## Problem requirements
Go through the data and copy every line exactly, but not the images.

## Data supplied
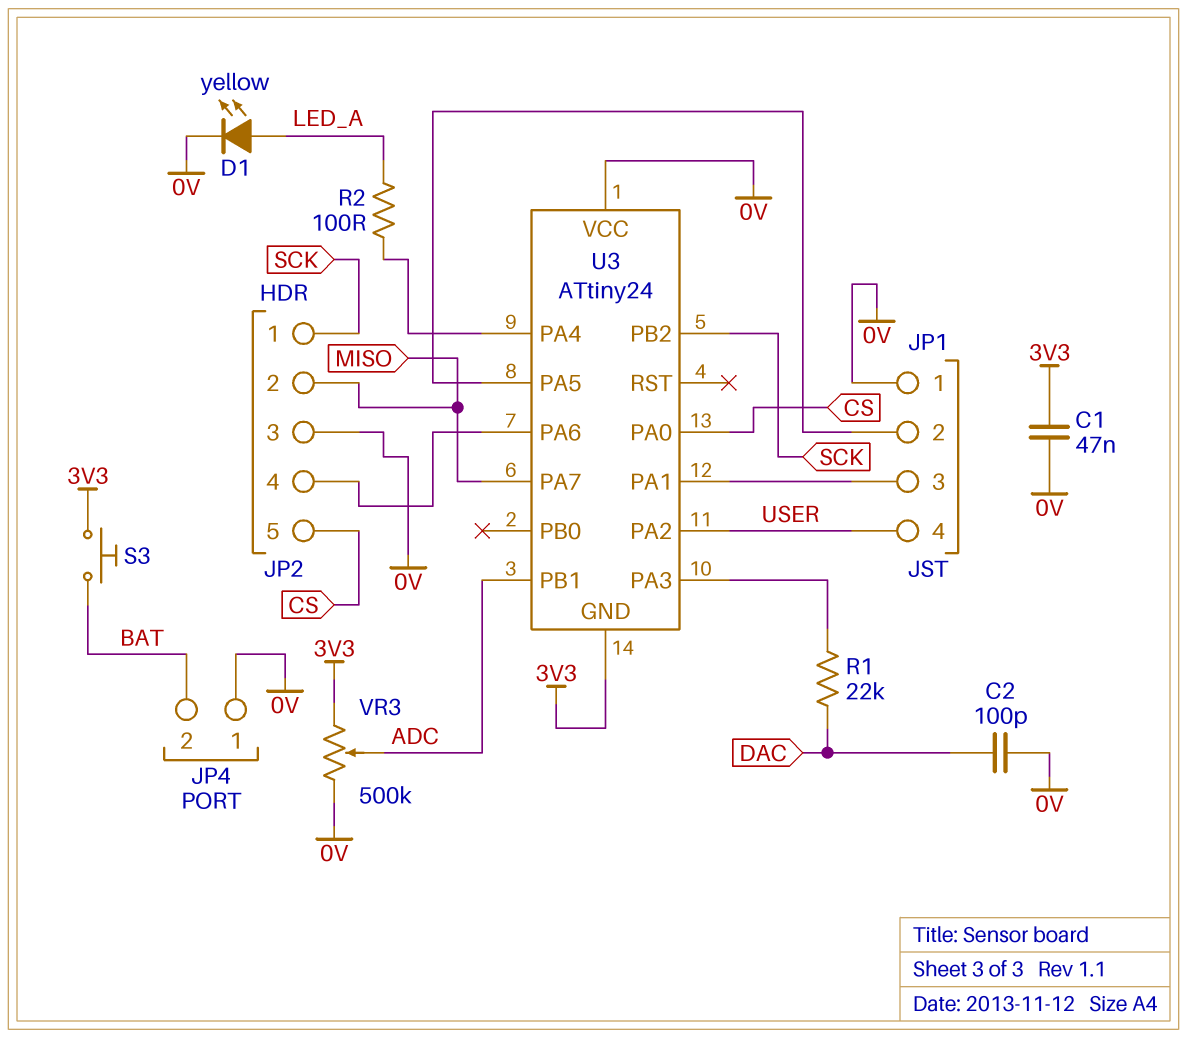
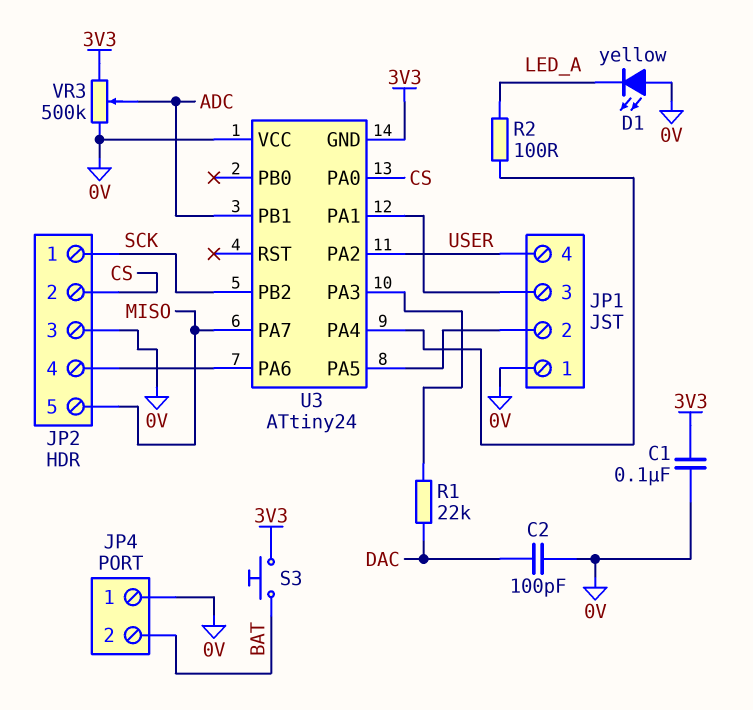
C1: 47nF (0V, 3V3) -> 100nF (0V, 3V3)
D1: LED yellow (A LED_A, K 0V) -> LED yellow (A 0V, K LED_A)
JP2 pin 2: MISO -> CS
JP2 pin 5: CS -> MISO

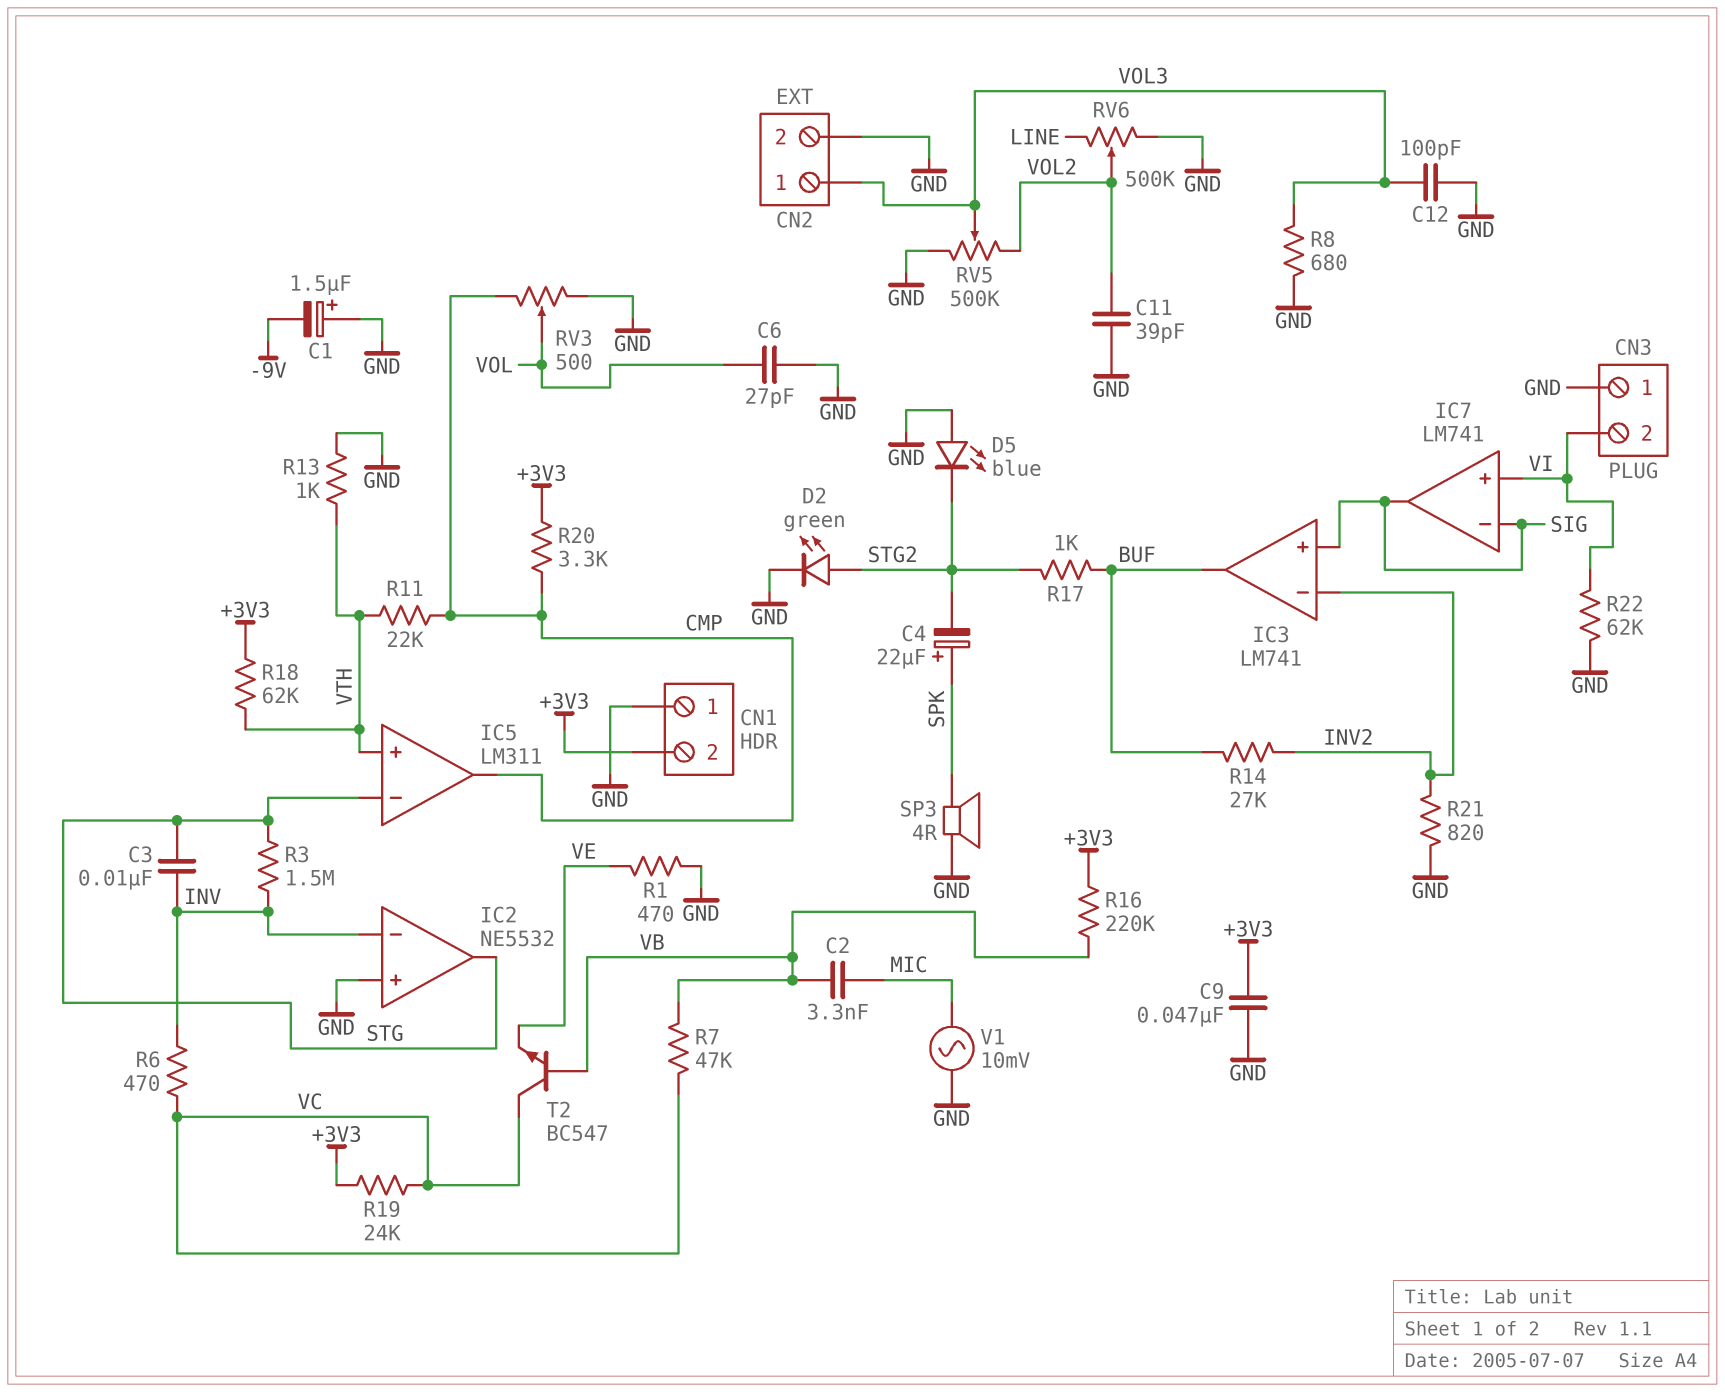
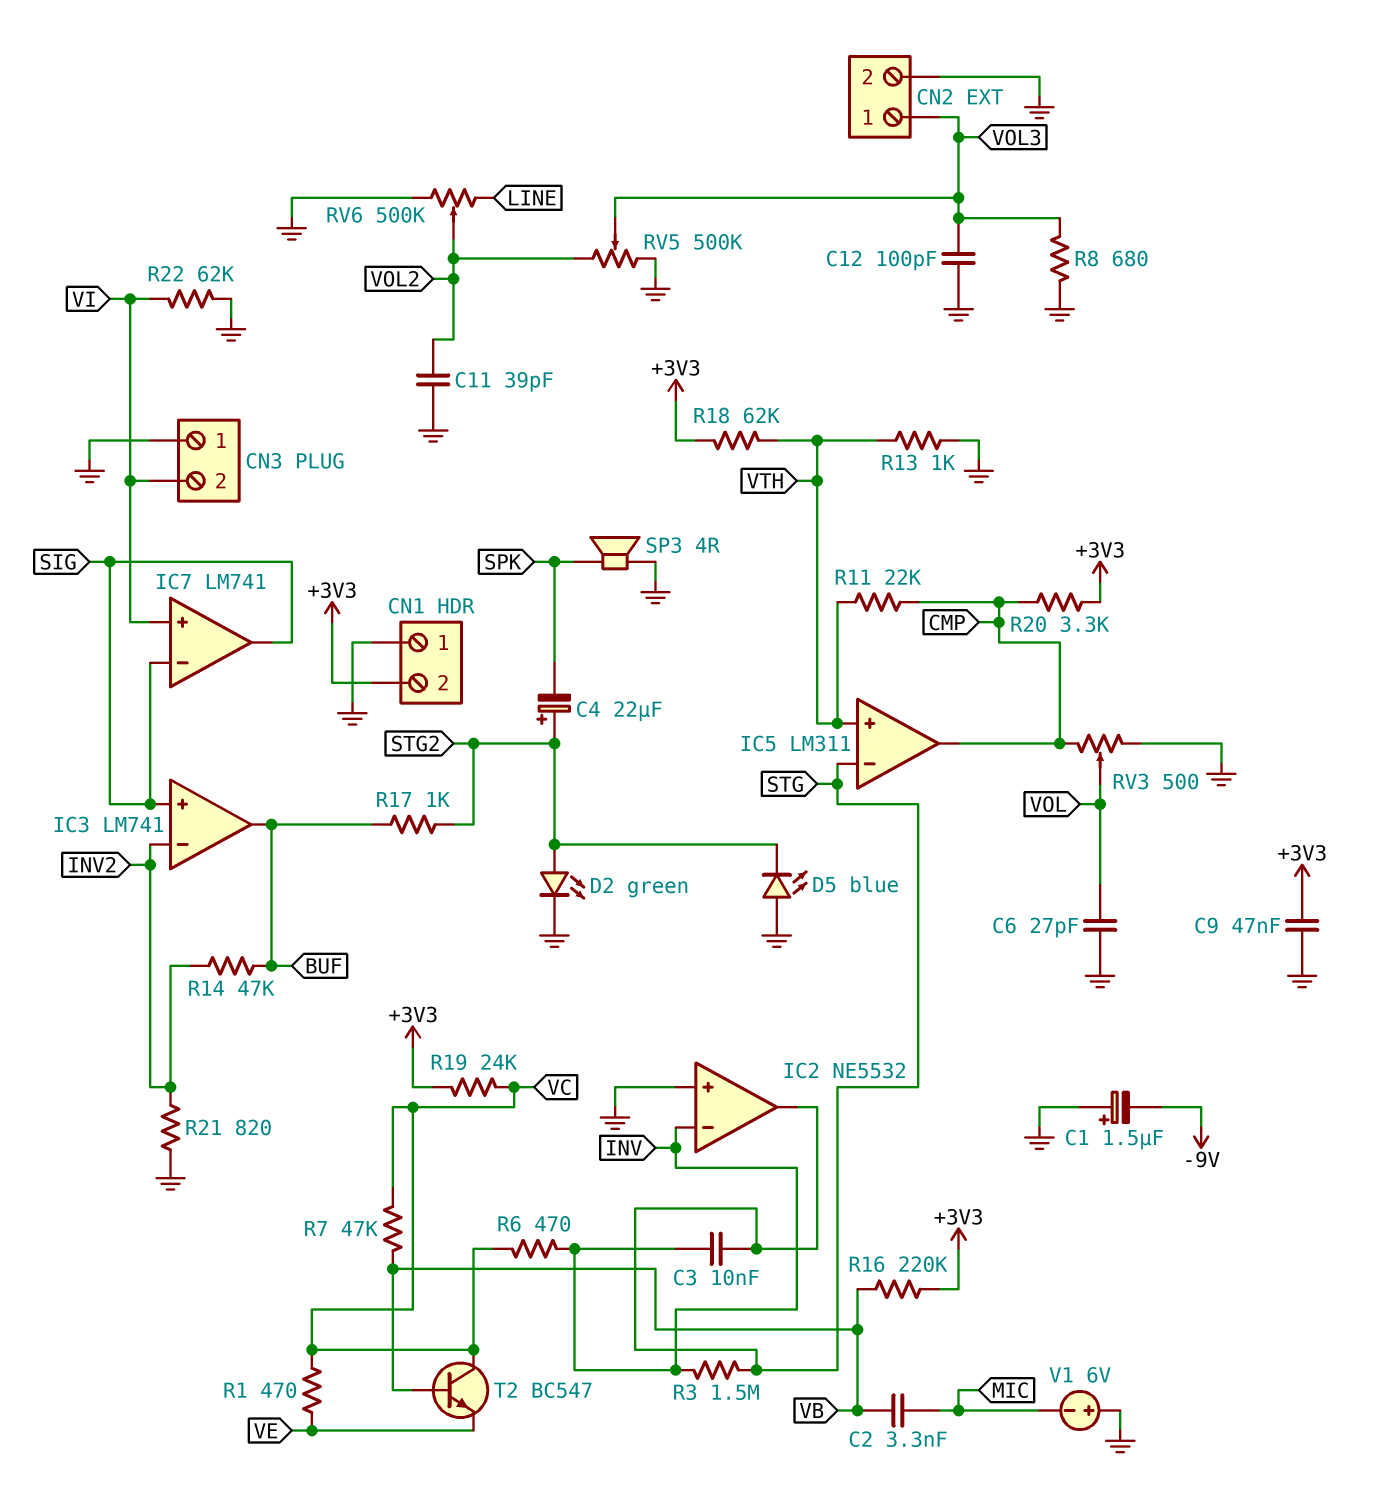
C4: 22uF (plus SPK, minus STG2) -> 22uF (plus STG2, minus SPK)
R1: 470 (GND, VE) -> 470 (VC, VE)
R14: 27k (BUF, INV2) -> 47k (BUF, INV2)
V1: AC 10mV (GND, MIC) -> 6V (plus GND, minus MIC)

## Response to this exercise
C1: 47nF (0V, 3V3) -> 100nF (0V, 3V3)
D1: LED yellow (A LED_A, K 0V) -> LED yellow (A 0V, K LED_A)
JP2 pin 2: MISO -> CS
JP2 pin 5: CS -> MISO

C4: 22uF (plus SPK, minus STG2) -> 22uF (plus STG2, minus SPK)
R1: 470 (GND, VE) -> 470 (VC, VE)
R14: 27k (BUF, INV2) -> 47k (BUF, INV2)
V1: AC 10mV (GND, MIC) -> 6V (plus GND, minus MIC)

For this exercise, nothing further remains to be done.